**Exercise goal**: Reproduce exactly, and exclusively, the lines from the line containing "(390, 400) = (371, 292): red" through the final line of the listing below.

*** Supplied material ***

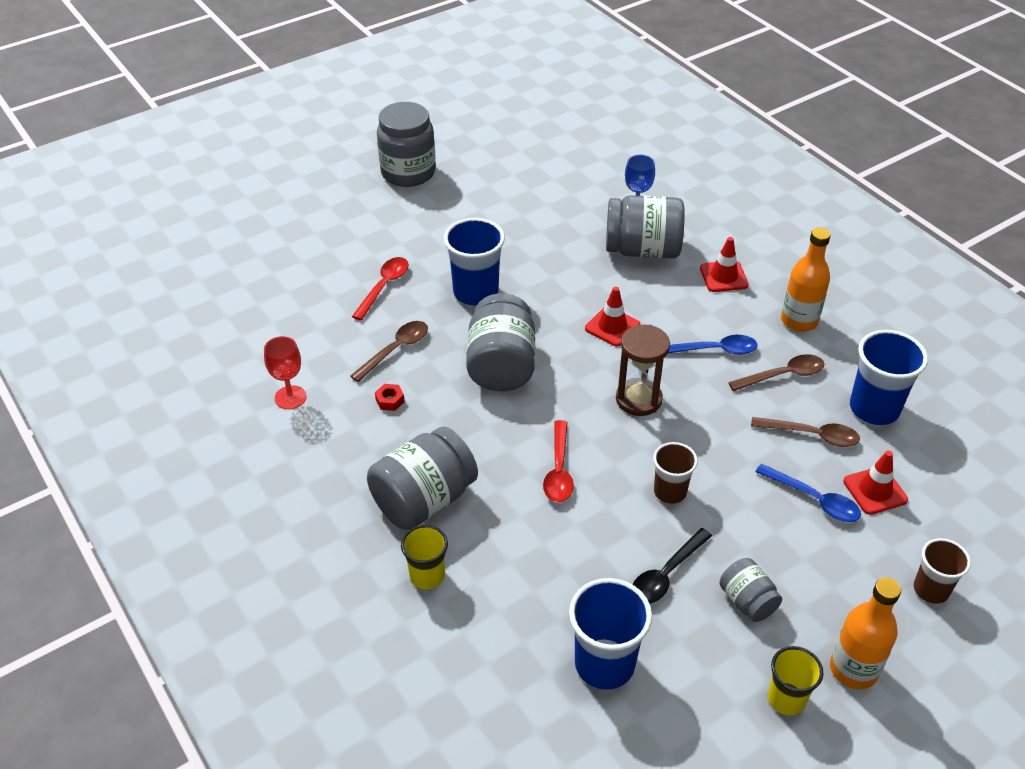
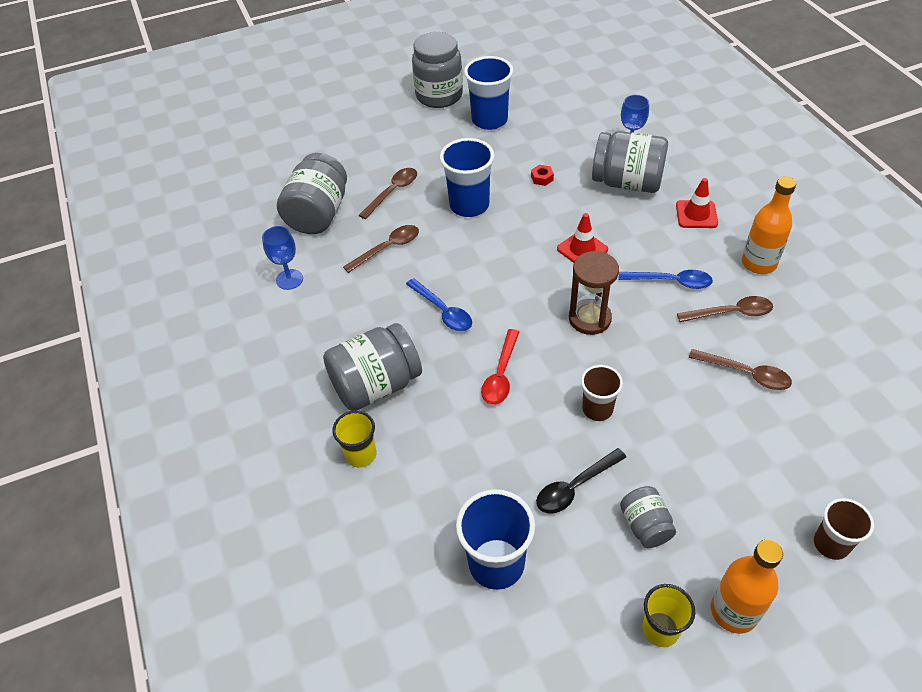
camera: 15 degrees right, 5 degrees up
(290, 397) = (289, 279): red goblet -> blue goblet
(384, 286) = (392, 192): red spoon -> brown spoon
(390, 400) = (371, 292): red nut -> red nut (542, 178)
(501, 366) = (474, 273): grey jar -> grey jar (318, 214)
(814, 499) = (733, 436): blue spoon -> blue spoon (443, 311)
(874, 408) = (813, 356): blue cup -> blue cup (489, 120)
(875, 491) = (796, 436): red traffic cone -> none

***

**Exercise answer**:
(390, 400) = (371, 292): red nut -> red nut (542, 178)
(501, 366) = (474, 273): grey jar -> grey jar (318, 214)
(814, 499) = (733, 436): blue spoon -> blue spoon (443, 311)
(874, 408) = (813, 356): blue cup -> blue cup (489, 120)
(875, 491) = (796, 436): red traffic cone -> none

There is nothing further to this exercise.